• _Task description_
From the data that follows, copy every line with the string "lamp".

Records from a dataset
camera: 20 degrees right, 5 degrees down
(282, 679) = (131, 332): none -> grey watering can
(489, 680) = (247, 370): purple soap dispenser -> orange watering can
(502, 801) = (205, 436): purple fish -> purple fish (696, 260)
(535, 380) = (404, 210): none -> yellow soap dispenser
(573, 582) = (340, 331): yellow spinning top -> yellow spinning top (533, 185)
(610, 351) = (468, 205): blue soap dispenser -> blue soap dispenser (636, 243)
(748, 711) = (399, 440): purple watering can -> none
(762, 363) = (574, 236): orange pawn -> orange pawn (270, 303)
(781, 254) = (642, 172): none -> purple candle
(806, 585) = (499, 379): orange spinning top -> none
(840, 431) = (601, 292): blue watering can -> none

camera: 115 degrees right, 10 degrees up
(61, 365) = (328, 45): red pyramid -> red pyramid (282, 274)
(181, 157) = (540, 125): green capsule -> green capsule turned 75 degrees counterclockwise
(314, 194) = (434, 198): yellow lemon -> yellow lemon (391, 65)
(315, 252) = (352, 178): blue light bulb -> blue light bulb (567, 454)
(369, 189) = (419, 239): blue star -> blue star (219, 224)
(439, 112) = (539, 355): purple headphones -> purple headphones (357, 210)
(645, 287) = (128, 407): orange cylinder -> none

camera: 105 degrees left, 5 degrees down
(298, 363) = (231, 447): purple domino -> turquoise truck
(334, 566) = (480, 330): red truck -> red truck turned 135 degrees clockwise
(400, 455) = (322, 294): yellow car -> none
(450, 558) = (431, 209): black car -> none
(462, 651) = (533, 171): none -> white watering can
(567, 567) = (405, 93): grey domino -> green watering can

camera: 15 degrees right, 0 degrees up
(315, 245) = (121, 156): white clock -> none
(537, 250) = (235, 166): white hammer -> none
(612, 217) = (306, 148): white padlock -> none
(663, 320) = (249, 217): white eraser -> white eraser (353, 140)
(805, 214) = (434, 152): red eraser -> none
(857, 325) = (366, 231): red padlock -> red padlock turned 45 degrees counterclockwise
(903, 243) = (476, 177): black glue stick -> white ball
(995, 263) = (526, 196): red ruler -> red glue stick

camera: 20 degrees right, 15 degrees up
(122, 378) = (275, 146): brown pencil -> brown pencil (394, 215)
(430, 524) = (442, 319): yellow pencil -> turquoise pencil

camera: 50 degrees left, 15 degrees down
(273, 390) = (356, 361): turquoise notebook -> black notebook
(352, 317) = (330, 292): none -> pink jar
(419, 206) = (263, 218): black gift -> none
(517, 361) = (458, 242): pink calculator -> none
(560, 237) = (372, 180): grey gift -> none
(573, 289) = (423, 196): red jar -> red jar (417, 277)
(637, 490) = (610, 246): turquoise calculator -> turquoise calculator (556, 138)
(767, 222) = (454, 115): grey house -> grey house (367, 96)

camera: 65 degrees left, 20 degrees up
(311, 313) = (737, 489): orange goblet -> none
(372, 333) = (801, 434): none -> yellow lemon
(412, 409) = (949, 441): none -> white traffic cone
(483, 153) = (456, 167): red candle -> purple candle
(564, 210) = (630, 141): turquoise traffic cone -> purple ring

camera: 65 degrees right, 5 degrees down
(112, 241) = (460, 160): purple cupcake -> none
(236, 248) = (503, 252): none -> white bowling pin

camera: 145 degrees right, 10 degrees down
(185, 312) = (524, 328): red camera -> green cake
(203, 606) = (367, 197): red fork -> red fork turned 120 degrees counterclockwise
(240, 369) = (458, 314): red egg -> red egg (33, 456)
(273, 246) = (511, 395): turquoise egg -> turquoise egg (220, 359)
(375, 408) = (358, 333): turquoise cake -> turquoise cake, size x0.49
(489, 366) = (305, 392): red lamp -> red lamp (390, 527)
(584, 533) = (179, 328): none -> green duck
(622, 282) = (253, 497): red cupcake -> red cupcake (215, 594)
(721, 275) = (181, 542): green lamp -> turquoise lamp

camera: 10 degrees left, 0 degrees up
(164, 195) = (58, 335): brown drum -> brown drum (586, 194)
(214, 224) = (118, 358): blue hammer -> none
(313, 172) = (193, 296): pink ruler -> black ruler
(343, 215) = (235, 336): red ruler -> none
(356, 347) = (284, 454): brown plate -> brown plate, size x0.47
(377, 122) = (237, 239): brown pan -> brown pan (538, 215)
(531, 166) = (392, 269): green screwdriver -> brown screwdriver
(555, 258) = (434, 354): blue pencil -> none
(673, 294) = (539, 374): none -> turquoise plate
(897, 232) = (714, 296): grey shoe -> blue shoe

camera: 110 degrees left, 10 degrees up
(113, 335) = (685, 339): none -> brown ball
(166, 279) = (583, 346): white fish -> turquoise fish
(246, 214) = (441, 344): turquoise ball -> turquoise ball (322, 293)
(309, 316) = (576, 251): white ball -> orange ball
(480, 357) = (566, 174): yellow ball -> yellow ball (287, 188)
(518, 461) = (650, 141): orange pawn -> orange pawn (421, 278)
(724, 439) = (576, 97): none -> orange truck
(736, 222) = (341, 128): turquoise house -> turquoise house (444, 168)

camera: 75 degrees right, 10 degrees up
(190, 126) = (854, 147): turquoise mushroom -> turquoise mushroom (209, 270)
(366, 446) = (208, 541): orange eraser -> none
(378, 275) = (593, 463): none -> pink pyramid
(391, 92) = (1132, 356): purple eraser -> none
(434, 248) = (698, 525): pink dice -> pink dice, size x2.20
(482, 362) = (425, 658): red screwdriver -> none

• _Result of the task_
(489, 366) = (305, 392): red lamp -> red lamp (390, 527)
(721, 275) = (181, 542): green lamp -> turquoise lamp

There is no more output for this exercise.